> **EXERCISE INPUTS**:

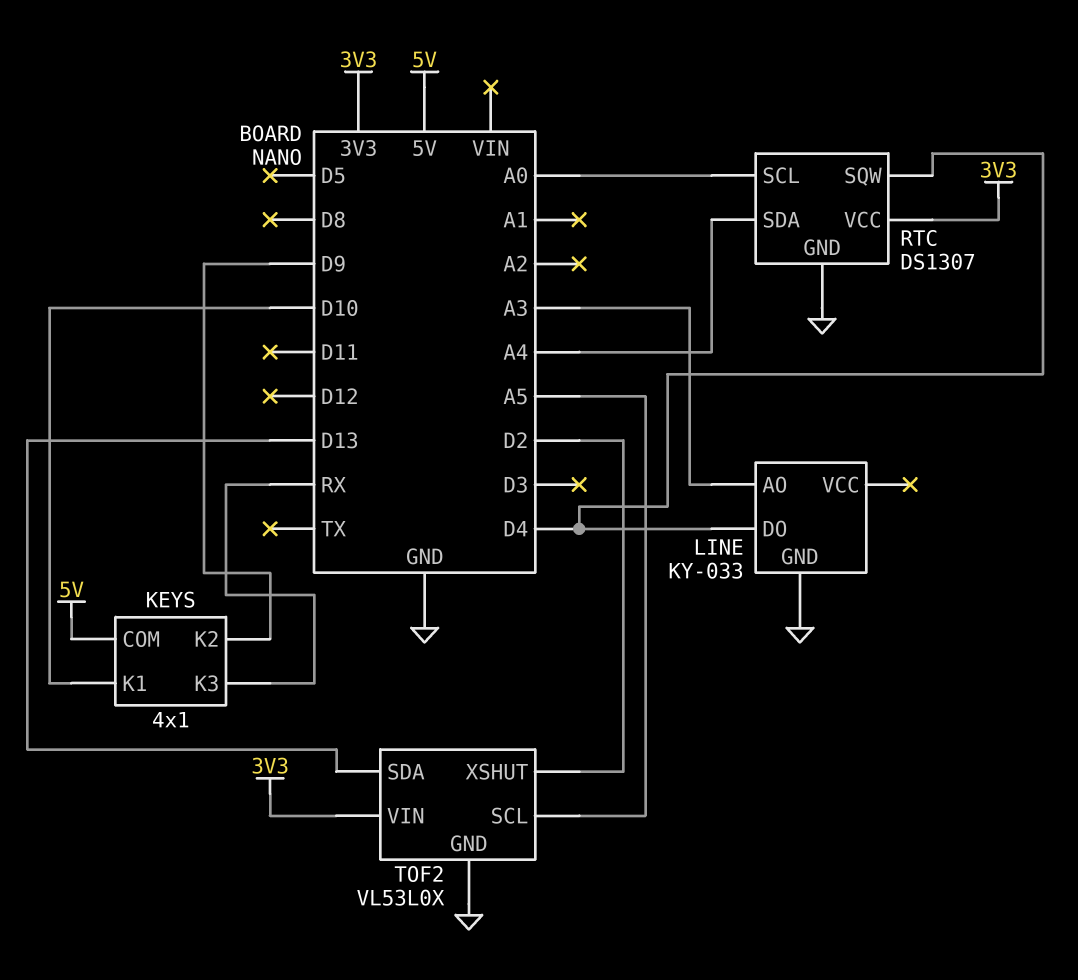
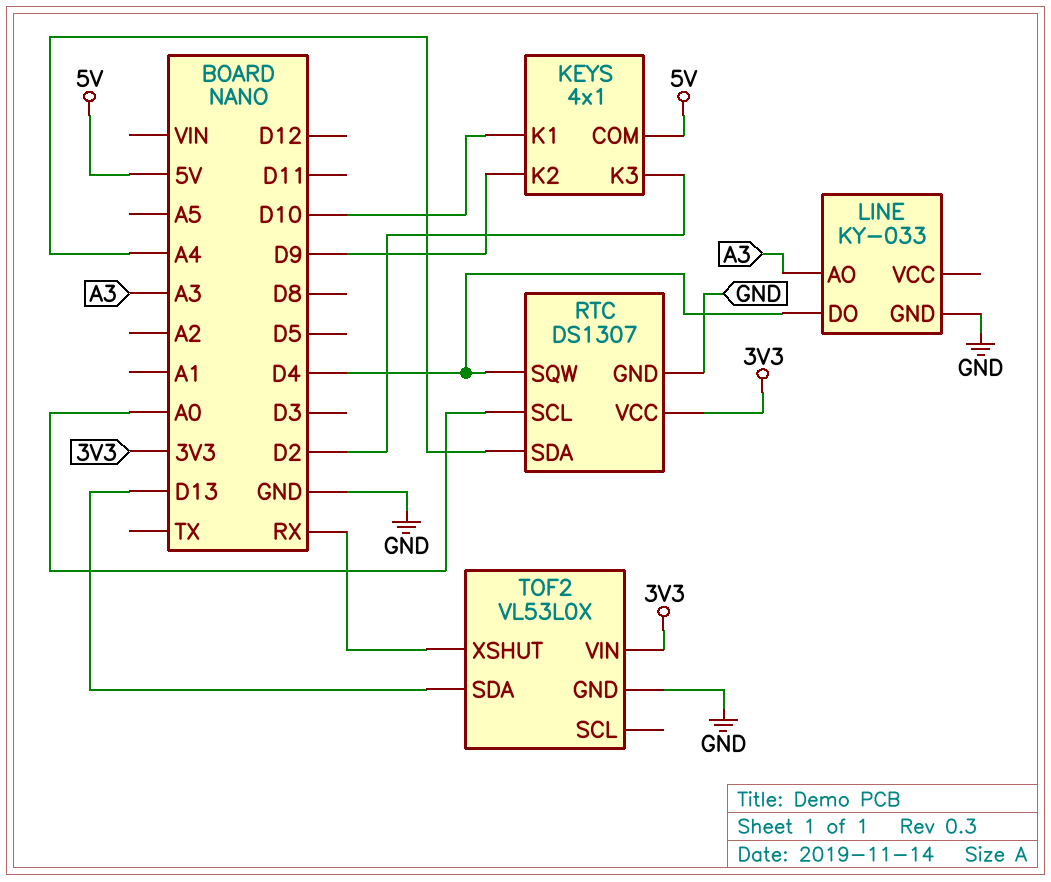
KEYS pin K3: RX -> D2
TOF2 pin SCL: A5 -> none
TOF2 pin XSHUT: D2 -> RX

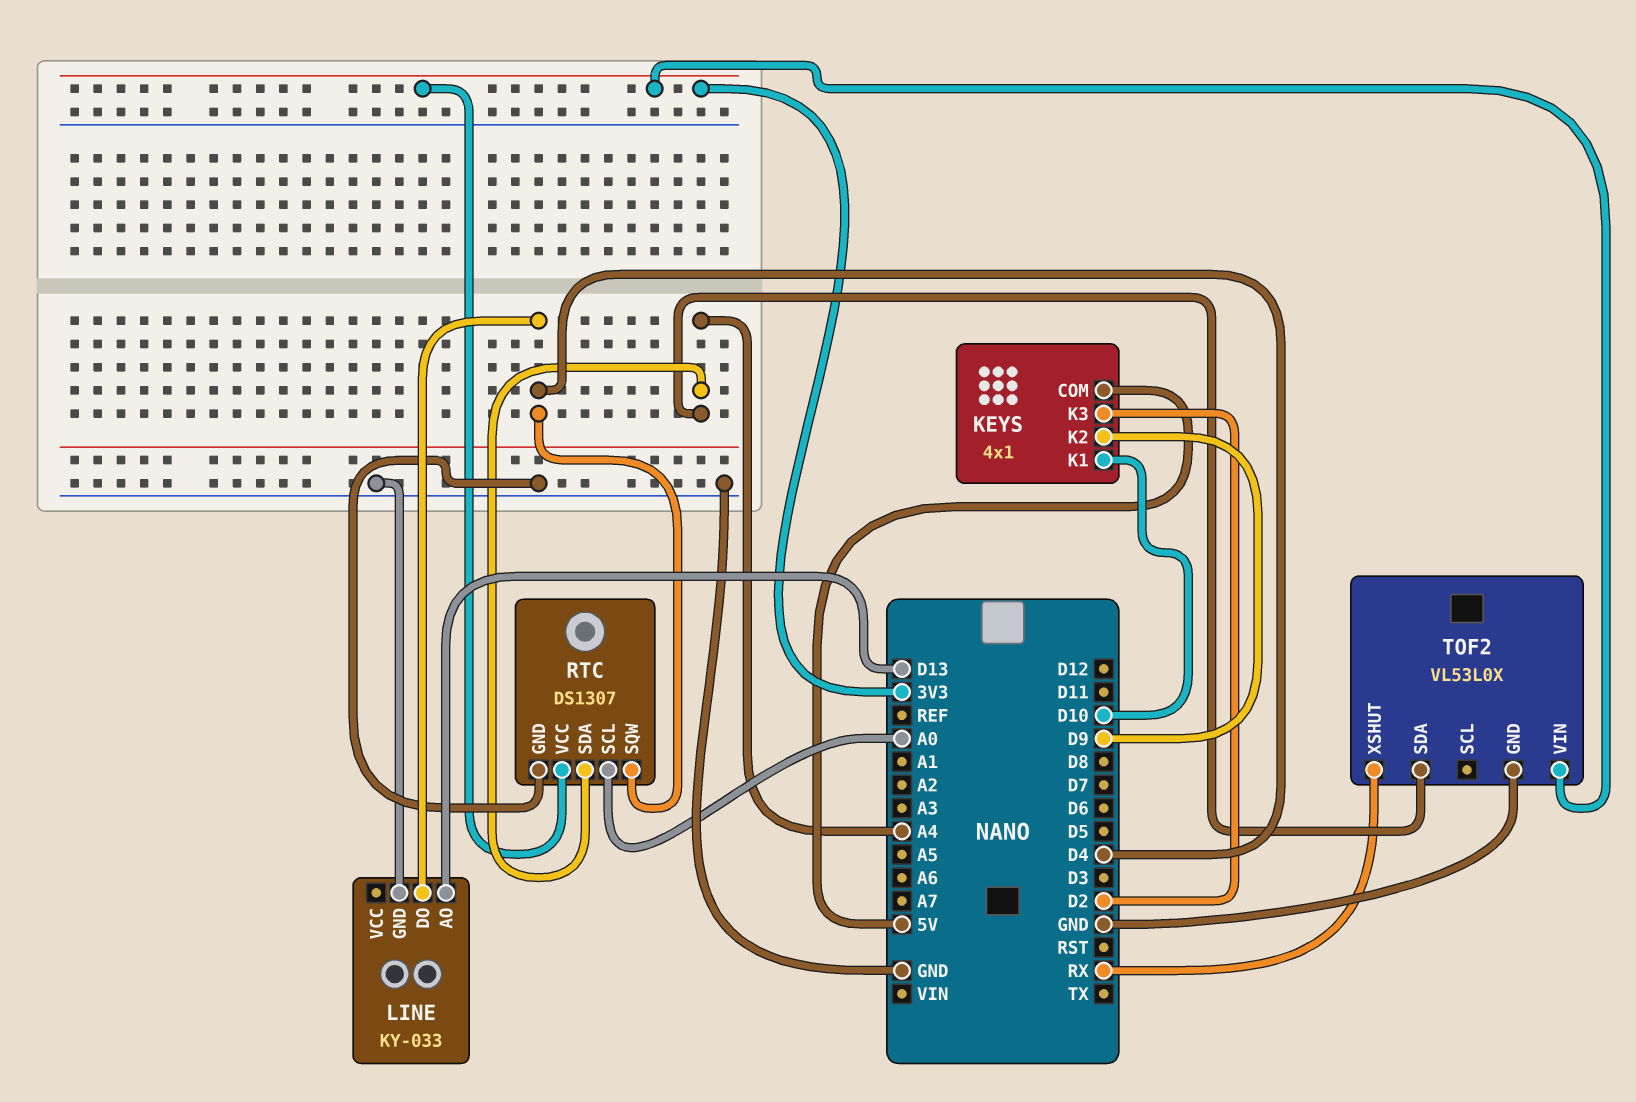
LINE pin AO: A3 -> D13
TOF2 pin SDA: D13 -> A4

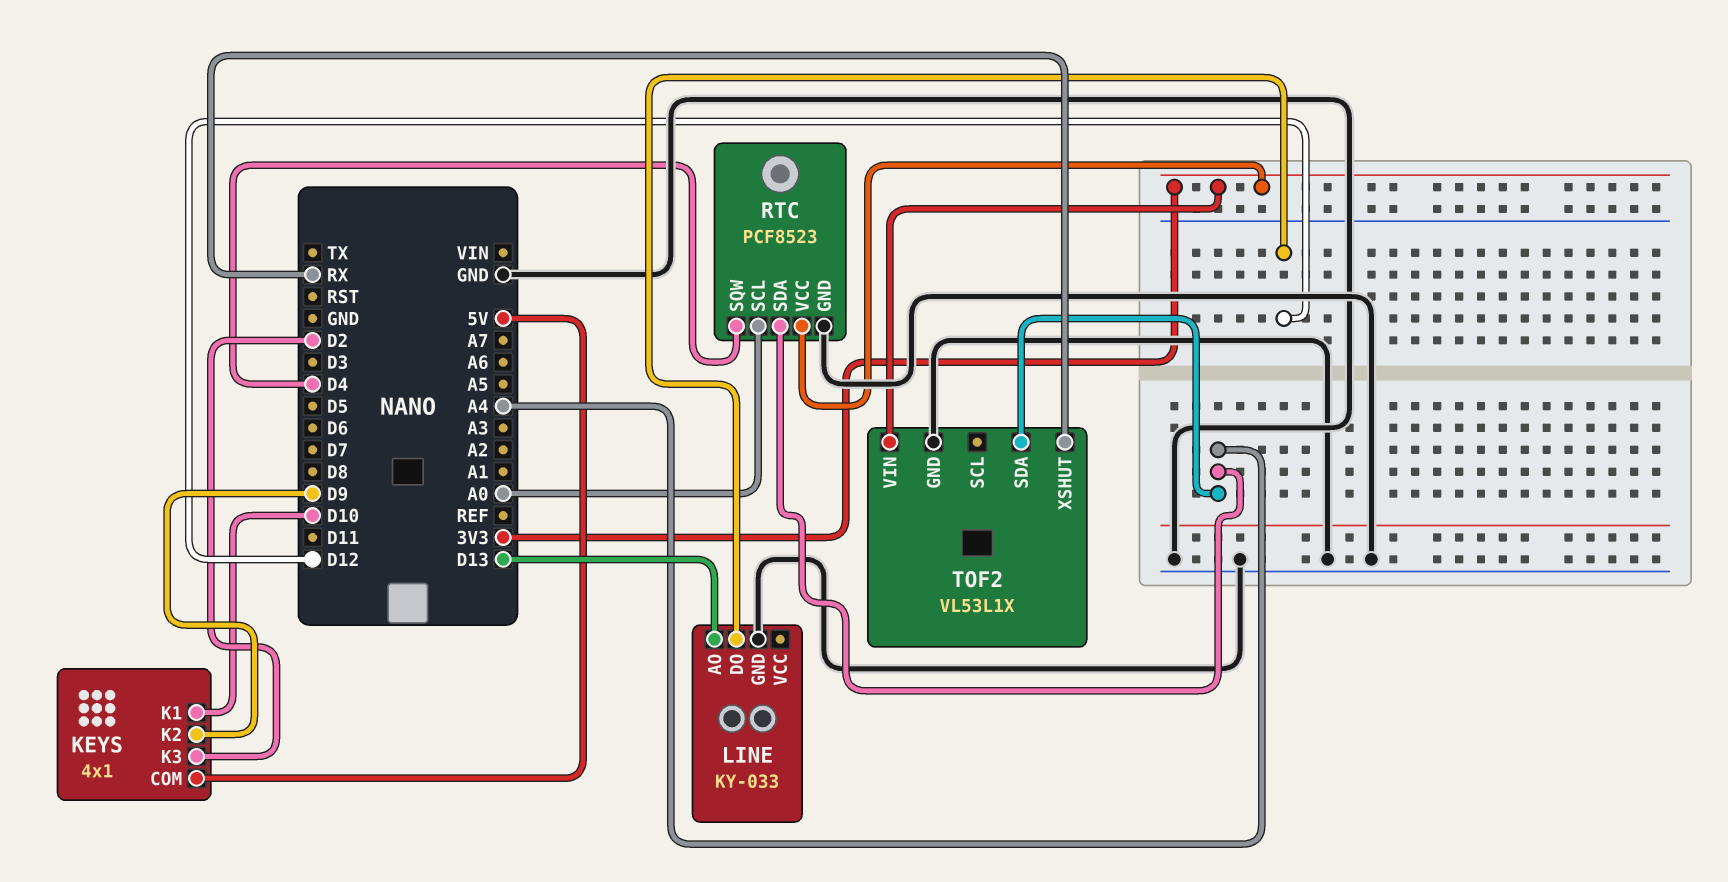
LINE pin DO: D4 -> D12
RTC: DS1307 -> PCF8523
TOF2: VL53L0X -> VL53L1X

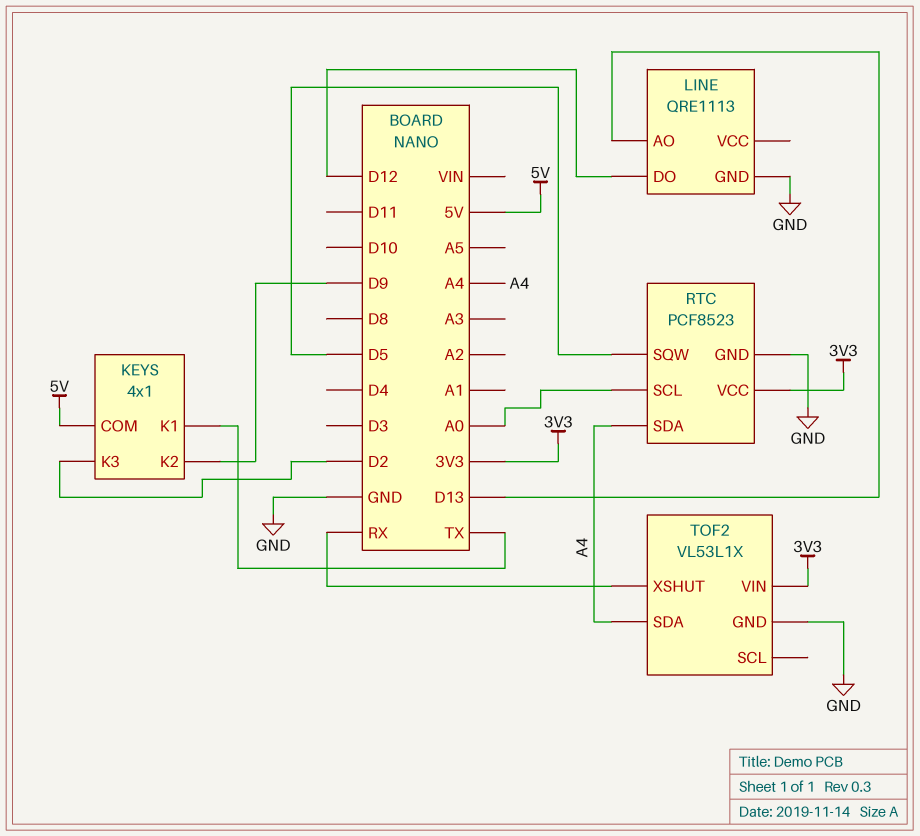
KEYS pin K1: D10 -> TX
LINE: KY-033 -> QRE1113
RTC pin SQW: D4 -> D5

> **EXERCISE PROMPT**:
Your answer should be the lines from the one containing "KEYS pin K1: D10 -> TX" to the end of the entries above, restated exactly and alone.

> **RESPONSE AREA**:
KEYS pin K1: D10 -> TX
LINE: KY-033 -> QRE1113
RTC pin SQW: D4 -> D5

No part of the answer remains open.